Try it » Beneath this line sits some data. Return only its lines from the one holding "BT1: 1.5V (plus VDD, minus GND) -> none" through the one holding "U6: BME280 -> BH1750", inclusive, exactly, with the images removed.

Records for this task »
=== Begin Enclosure ===

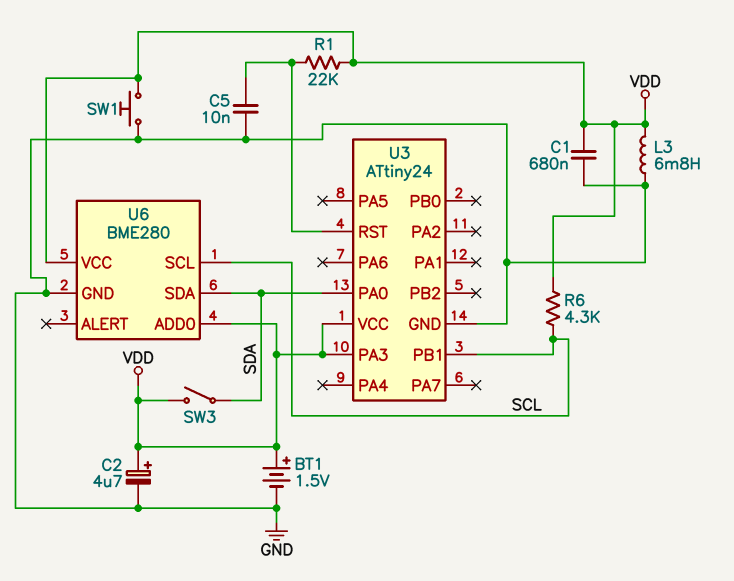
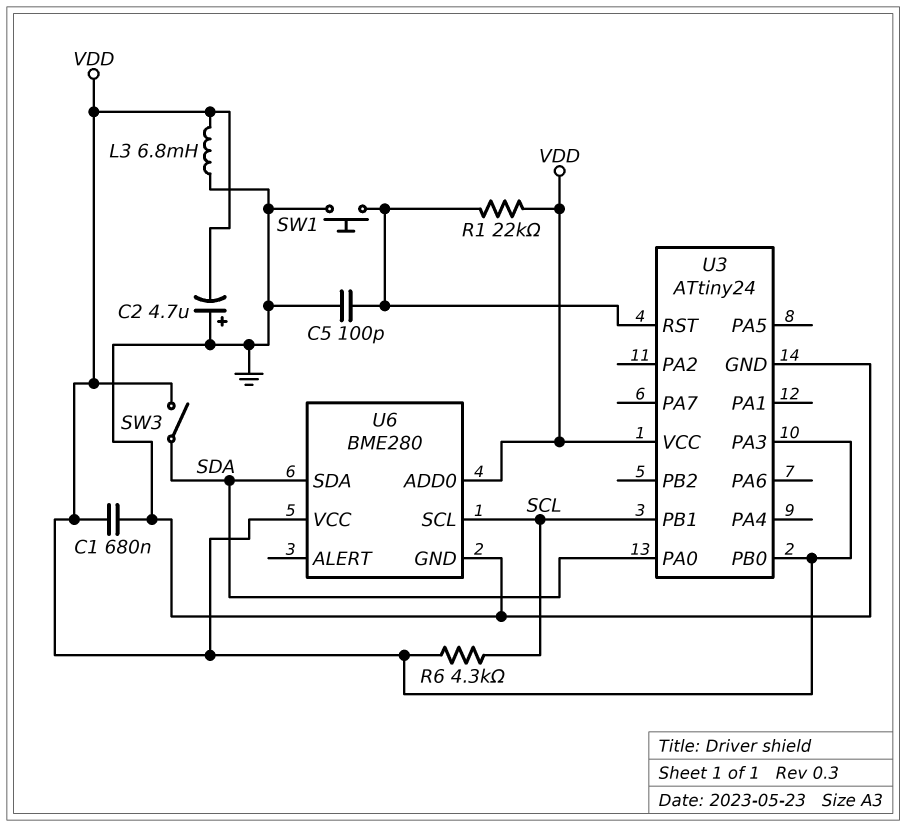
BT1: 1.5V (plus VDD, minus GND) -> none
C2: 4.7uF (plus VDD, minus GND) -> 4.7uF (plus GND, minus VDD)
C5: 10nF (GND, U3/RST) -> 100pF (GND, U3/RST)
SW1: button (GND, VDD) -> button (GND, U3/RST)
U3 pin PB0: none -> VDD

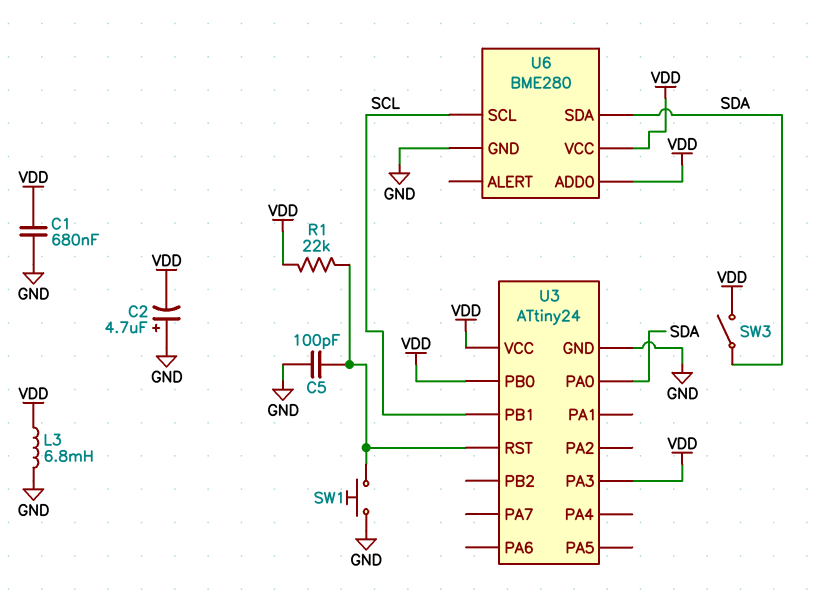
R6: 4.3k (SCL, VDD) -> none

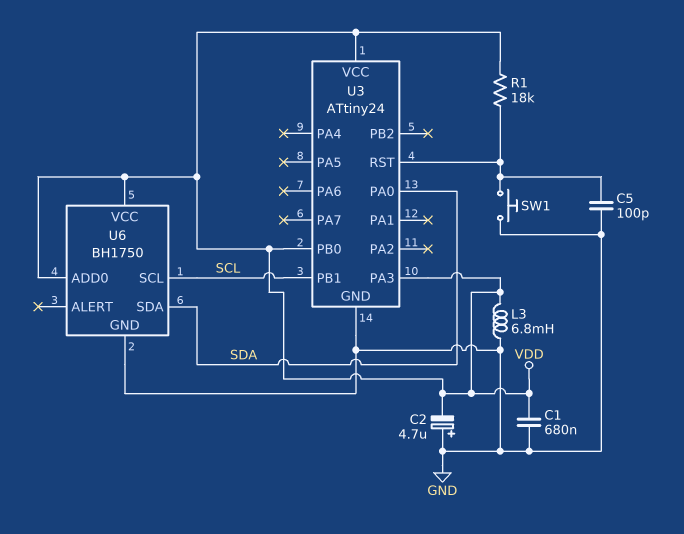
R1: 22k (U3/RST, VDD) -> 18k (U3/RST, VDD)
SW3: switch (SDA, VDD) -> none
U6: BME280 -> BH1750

=== End Enclosure ===
=== Begin Enclosure ===

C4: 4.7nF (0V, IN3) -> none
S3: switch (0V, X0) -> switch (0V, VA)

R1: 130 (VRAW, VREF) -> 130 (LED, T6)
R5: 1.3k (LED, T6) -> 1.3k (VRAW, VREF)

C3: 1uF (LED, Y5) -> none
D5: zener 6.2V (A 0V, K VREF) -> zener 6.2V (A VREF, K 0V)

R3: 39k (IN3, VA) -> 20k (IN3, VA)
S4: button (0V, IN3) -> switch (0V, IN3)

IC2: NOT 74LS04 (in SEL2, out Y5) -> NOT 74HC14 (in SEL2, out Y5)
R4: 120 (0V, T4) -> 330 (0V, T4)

=== End Enclosure ===
=== Begin Enclosure ===

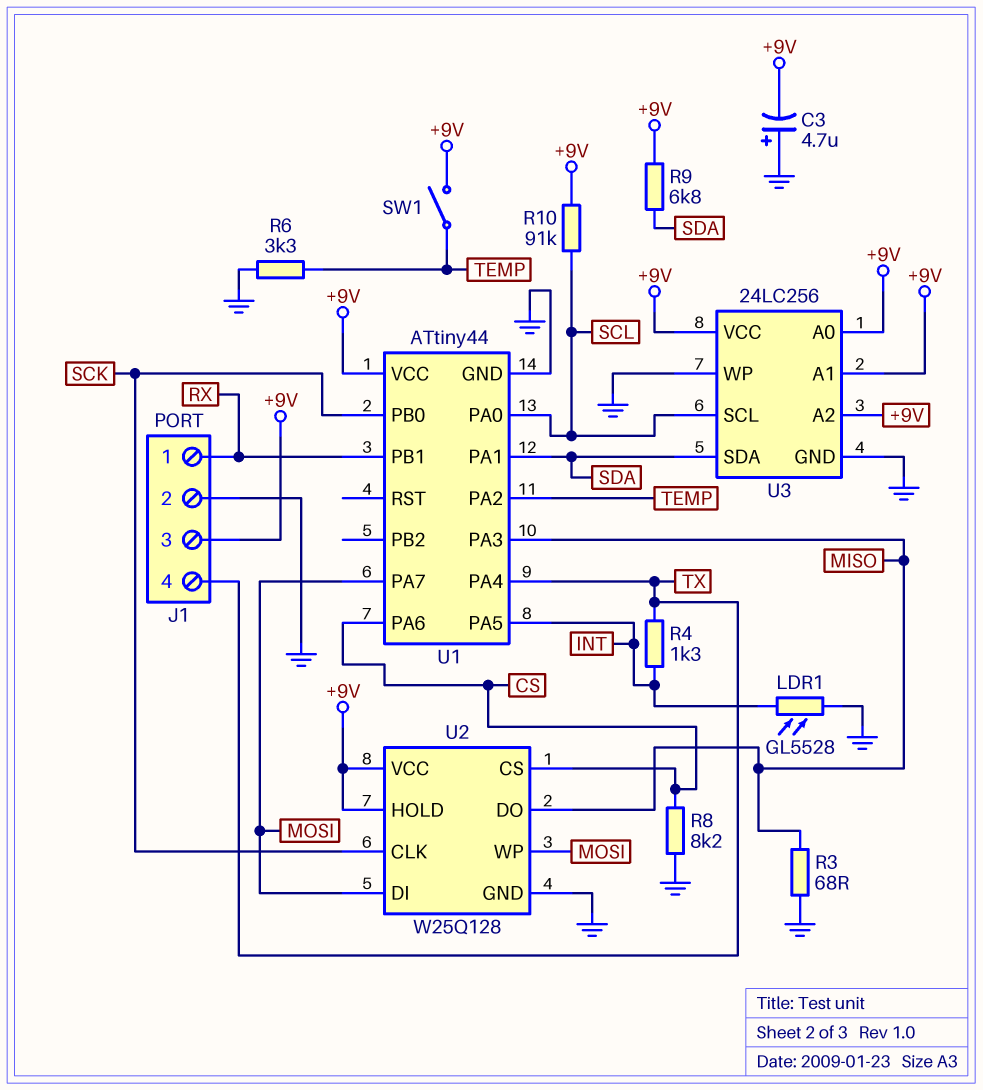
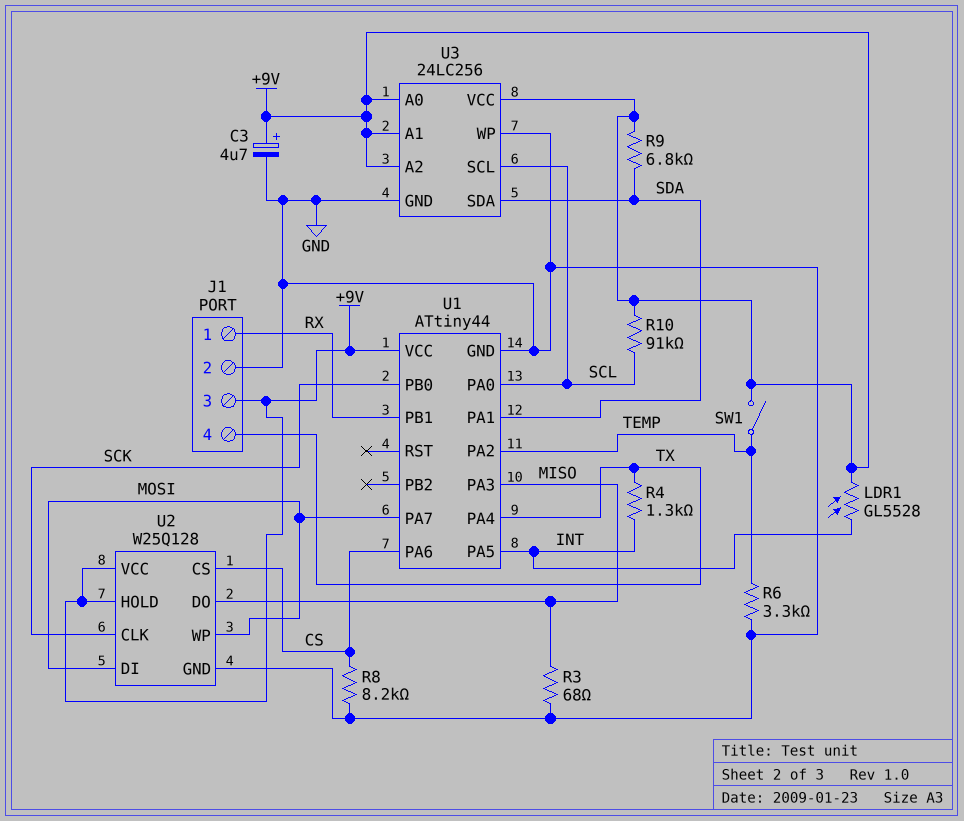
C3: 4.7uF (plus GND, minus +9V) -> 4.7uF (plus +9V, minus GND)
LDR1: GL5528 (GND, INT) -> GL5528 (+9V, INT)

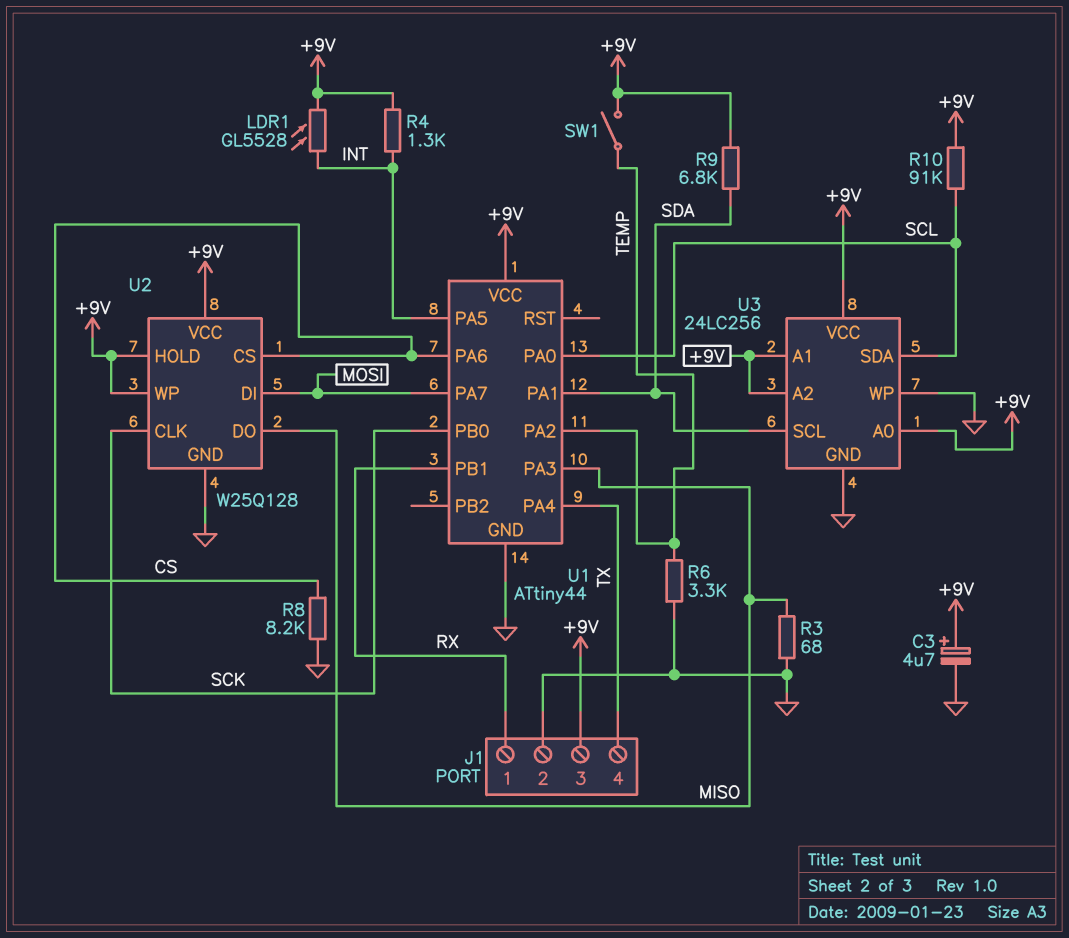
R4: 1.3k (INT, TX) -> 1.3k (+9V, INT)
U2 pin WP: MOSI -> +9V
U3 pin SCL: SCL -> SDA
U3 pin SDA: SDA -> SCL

=== End Enclosure ===

Your response »
BT1: 1.5V (plus VDD, minus GND) -> none
C2: 4.7uF (plus VDD, minus GND) -> 4.7uF (plus GND, minus VDD)
C5: 10nF (GND, U3/RST) -> 100pF (GND, U3/RST)
SW1: button (GND, VDD) -> button (GND, U3/RST)
U3 pin PB0: none -> VDD

R6: 4.3k (SCL, VDD) -> none

R1: 22k (U3/RST, VDD) -> 18k (U3/RST, VDD)
SW3: switch (SDA, VDD) -> none
U6: BME280 -> BH1750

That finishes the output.